BRIEF » Of the entries below, restate word for word only the section that runs from the line with "yellow headphones: 3 -> 2" to the line with "yellow fish: 2 -> 1", counting both ends.

Items from a data source:

• • • •

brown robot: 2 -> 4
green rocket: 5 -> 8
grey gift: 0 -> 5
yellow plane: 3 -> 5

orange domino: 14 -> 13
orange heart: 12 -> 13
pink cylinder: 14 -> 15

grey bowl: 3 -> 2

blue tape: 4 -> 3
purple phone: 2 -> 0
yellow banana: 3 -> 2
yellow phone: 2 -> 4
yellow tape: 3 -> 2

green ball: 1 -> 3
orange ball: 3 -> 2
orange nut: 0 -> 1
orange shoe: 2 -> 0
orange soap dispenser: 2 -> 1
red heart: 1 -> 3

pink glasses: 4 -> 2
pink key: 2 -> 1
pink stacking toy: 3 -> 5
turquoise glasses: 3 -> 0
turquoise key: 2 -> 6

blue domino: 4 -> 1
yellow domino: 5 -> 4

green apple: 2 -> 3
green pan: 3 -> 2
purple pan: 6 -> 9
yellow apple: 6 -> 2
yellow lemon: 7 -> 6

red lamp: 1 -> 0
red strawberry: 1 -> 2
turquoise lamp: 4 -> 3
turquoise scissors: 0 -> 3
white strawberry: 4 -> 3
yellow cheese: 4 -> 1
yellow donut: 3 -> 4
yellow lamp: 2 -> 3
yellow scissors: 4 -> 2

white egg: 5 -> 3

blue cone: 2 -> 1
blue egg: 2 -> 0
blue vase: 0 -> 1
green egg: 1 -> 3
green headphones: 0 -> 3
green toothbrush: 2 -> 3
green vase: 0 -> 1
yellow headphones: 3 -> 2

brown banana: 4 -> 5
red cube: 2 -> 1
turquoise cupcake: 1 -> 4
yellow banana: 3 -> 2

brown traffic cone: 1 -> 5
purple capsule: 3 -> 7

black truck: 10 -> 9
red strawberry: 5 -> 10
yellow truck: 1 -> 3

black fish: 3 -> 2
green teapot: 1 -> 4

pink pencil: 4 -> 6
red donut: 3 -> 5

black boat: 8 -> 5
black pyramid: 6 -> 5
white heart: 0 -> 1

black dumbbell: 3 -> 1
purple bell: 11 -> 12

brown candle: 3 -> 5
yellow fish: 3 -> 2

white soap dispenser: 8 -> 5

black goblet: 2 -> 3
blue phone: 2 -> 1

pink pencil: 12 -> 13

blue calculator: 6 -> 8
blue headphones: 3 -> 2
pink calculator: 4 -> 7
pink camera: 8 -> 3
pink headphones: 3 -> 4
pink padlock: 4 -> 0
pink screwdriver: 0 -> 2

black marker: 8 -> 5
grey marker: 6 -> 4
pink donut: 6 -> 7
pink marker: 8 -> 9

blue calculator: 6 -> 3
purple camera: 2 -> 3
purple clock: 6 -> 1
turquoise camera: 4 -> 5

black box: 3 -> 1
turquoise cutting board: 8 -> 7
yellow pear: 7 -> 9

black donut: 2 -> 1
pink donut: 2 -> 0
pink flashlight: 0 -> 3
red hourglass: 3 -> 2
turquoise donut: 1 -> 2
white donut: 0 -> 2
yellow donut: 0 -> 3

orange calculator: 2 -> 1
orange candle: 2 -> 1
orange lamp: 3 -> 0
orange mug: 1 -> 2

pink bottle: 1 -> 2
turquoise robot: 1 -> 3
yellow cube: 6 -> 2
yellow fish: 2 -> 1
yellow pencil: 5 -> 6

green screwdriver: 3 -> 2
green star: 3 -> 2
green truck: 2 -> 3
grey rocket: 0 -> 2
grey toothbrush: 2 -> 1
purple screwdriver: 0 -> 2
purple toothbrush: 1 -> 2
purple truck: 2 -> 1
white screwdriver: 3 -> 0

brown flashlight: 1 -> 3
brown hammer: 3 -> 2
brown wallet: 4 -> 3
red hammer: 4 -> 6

• • • •

ANSWER TO THIS EXERCISE »
yellow headphones: 3 -> 2

brown banana: 4 -> 5
red cube: 2 -> 1
turquoise cupcake: 1 -> 4
yellow banana: 3 -> 2

brown traffic cone: 1 -> 5
purple capsule: 3 -> 7

black truck: 10 -> 9
red strawberry: 5 -> 10
yellow truck: 1 -> 3

black fish: 3 -> 2
green teapot: 1 -> 4

pink pencil: 4 -> 6
red donut: 3 -> 5

black boat: 8 -> 5
black pyramid: 6 -> 5
white heart: 0 -> 1

black dumbbell: 3 -> 1
purple bell: 11 -> 12

brown candle: 3 -> 5
yellow fish: 3 -> 2

white soap dispenser: 8 -> 5

black goblet: 2 -> 3
blue phone: 2 -> 1

pink pencil: 12 -> 13

blue calculator: 6 -> 8
blue headphones: 3 -> 2
pink calculator: 4 -> 7
pink camera: 8 -> 3
pink headphones: 3 -> 4
pink padlock: 4 -> 0
pink screwdriver: 0 -> 2

black marker: 8 -> 5
grey marker: 6 -> 4
pink donut: 6 -> 7
pink marker: 8 -> 9

blue calculator: 6 -> 3
purple camera: 2 -> 3
purple clock: 6 -> 1
turquoise camera: 4 -> 5

black box: 3 -> 1
turquoise cutting board: 8 -> 7
yellow pear: 7 -> 9

black donut: 2 -> 1
pink donut: 2 -> 0
pink flashlight: 0 -> 3
red hourglass: 3 -> 2
turquoise donut: 1 -> 2
white donut: 0 -> 2
yellow donut: 0 -> 3

orange calculator: 2 -> 1
orange candle: 2 -> 1
orange lamp: 3 -> 0
orange mug: 1 -> 2

pink bottle: 1 -> 2
turquoise robot: 1 -> 3
yellow cube: 6 -> 2
yellow fish: 2 -> 1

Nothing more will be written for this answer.